Records shown |
####

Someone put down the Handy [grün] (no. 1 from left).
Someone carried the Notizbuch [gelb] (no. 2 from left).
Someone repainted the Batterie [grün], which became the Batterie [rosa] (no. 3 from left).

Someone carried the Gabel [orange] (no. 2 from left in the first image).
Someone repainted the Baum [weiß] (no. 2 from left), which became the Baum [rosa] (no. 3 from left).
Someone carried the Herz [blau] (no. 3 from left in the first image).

####

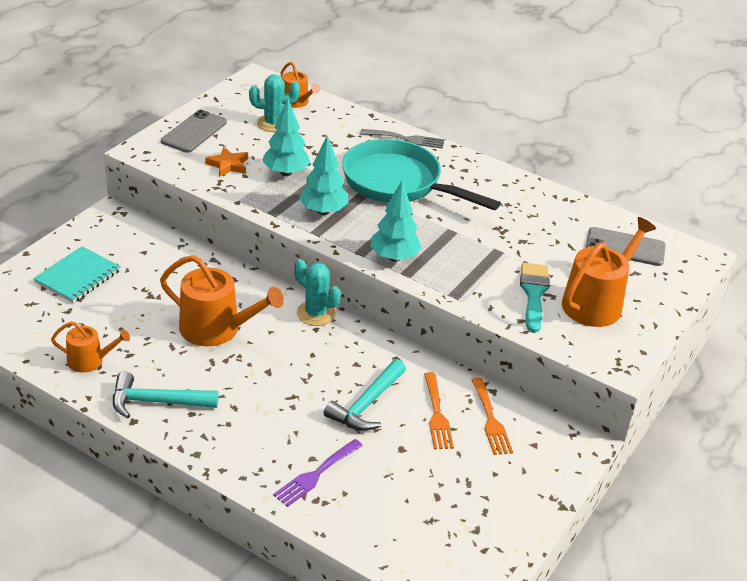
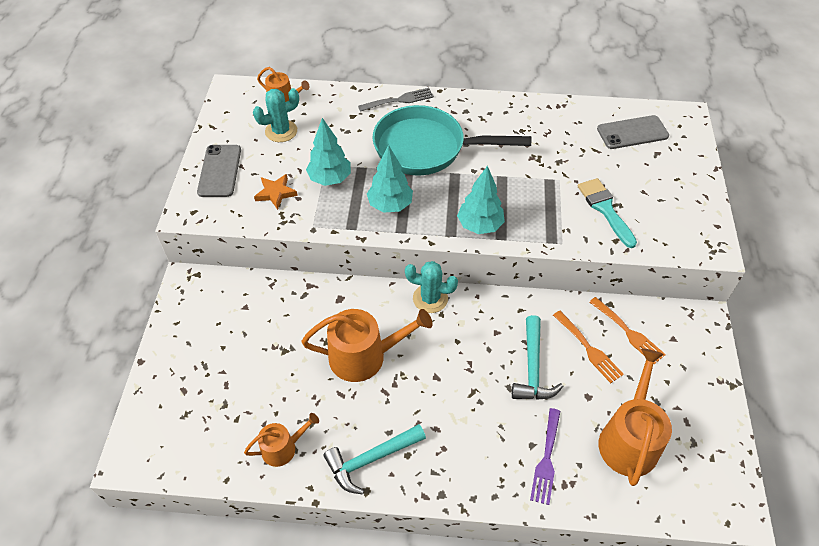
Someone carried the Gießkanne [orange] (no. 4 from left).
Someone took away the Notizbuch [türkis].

####

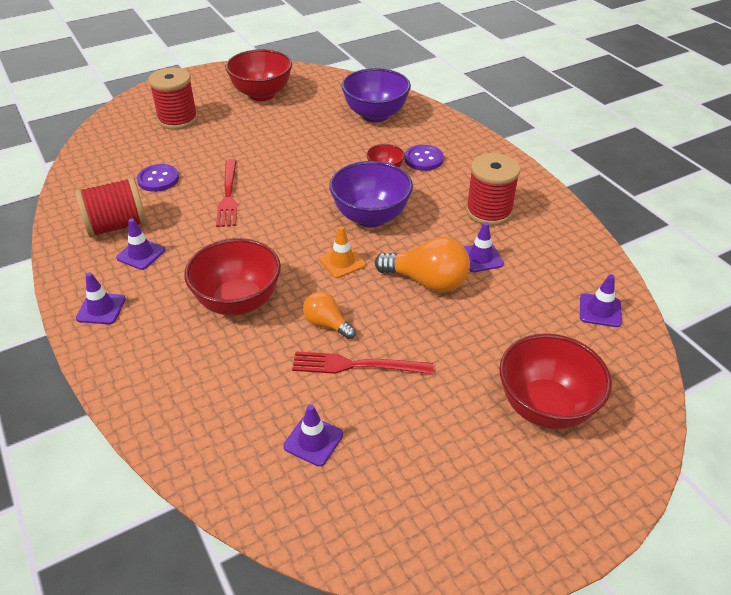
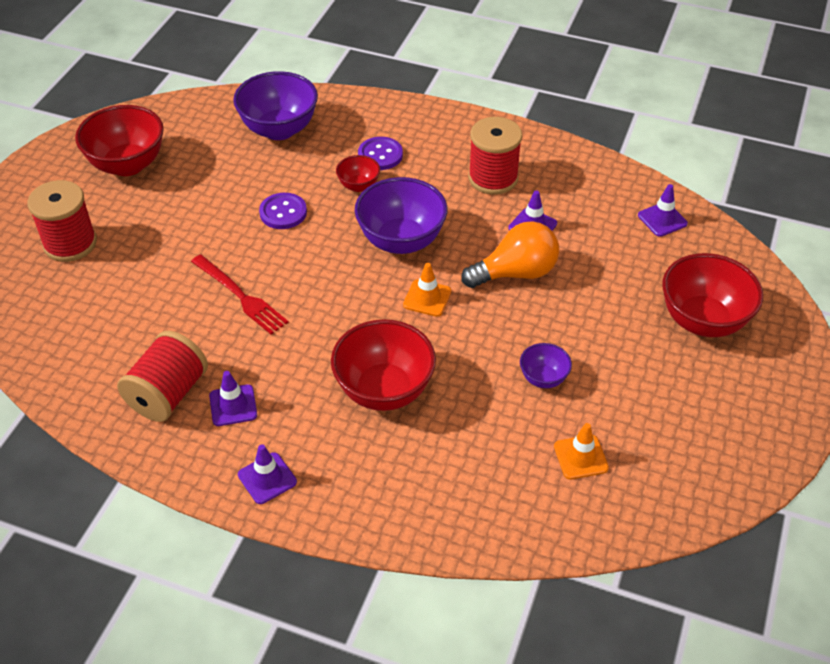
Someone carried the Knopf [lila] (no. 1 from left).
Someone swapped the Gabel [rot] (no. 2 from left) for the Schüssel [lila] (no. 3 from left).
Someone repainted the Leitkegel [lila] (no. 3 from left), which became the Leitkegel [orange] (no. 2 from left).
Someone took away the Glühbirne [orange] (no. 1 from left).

####

Work item | In the listing above, find the line containing "Someone put down" and the line containing "Someone carried the Notizbuch". Output them and every line between, exactly, and nothing else.

Answer space |
Someone put down the Handy [grün] (no. 1 from left).
Someone carried the Notizbuch [gelb] (no. 2 from left).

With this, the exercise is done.